MATERIAL SHOWN:
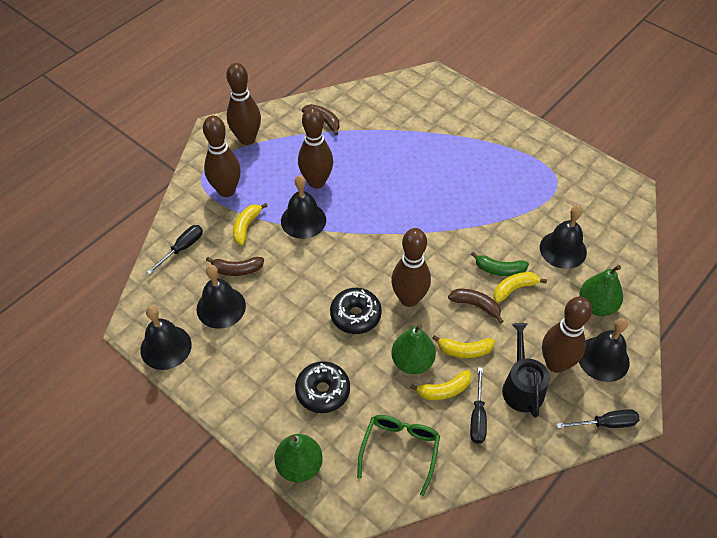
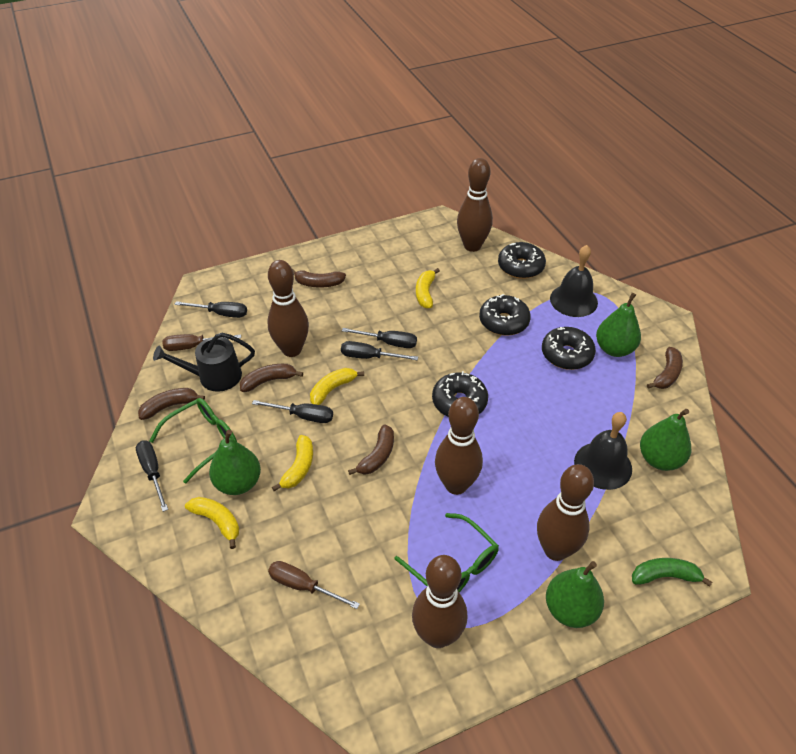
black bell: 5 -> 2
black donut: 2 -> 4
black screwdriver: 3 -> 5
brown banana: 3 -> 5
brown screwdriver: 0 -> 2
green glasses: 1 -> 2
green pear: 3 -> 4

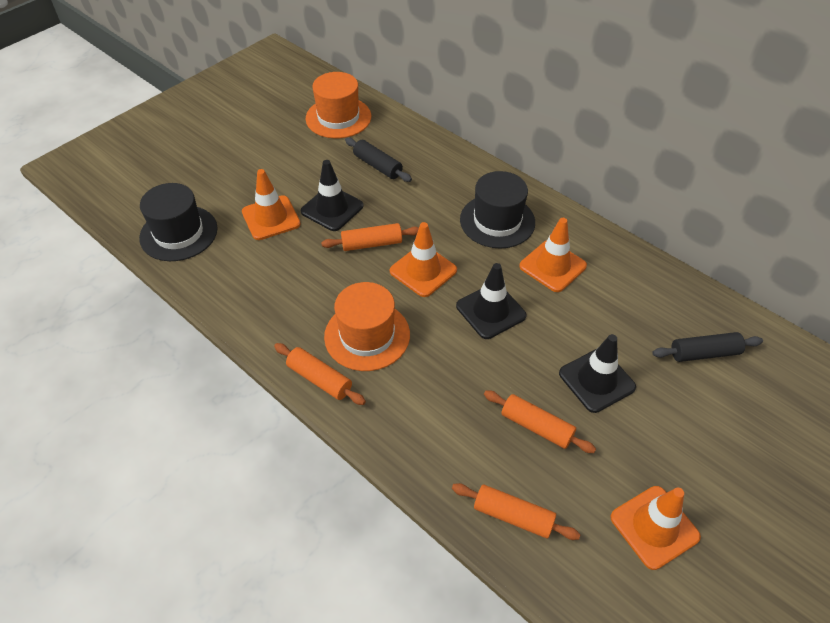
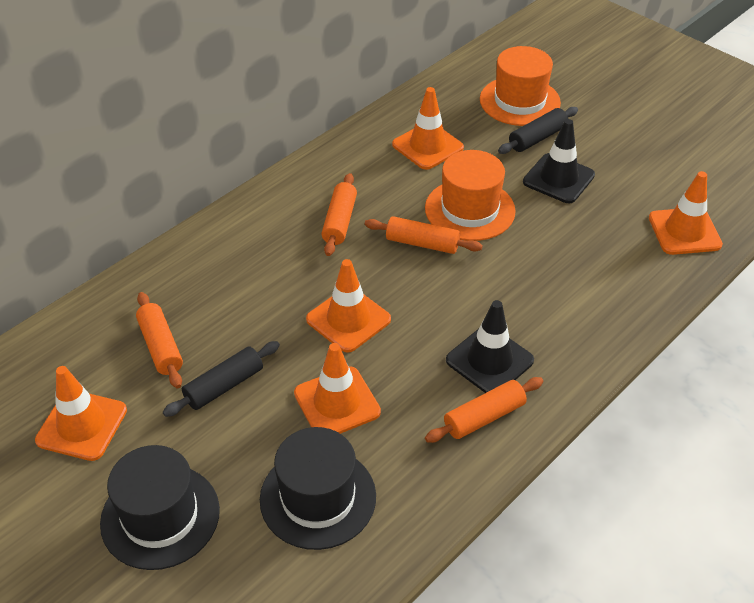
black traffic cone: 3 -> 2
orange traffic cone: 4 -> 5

--

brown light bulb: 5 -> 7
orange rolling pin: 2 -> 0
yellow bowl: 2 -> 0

* * *

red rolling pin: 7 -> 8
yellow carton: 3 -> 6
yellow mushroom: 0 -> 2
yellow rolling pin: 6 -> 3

ASSIGNMENT: Going through the data above, state how many lines include the word "brown"; only that number is needed.

OUTPUT OF THE TASK: 3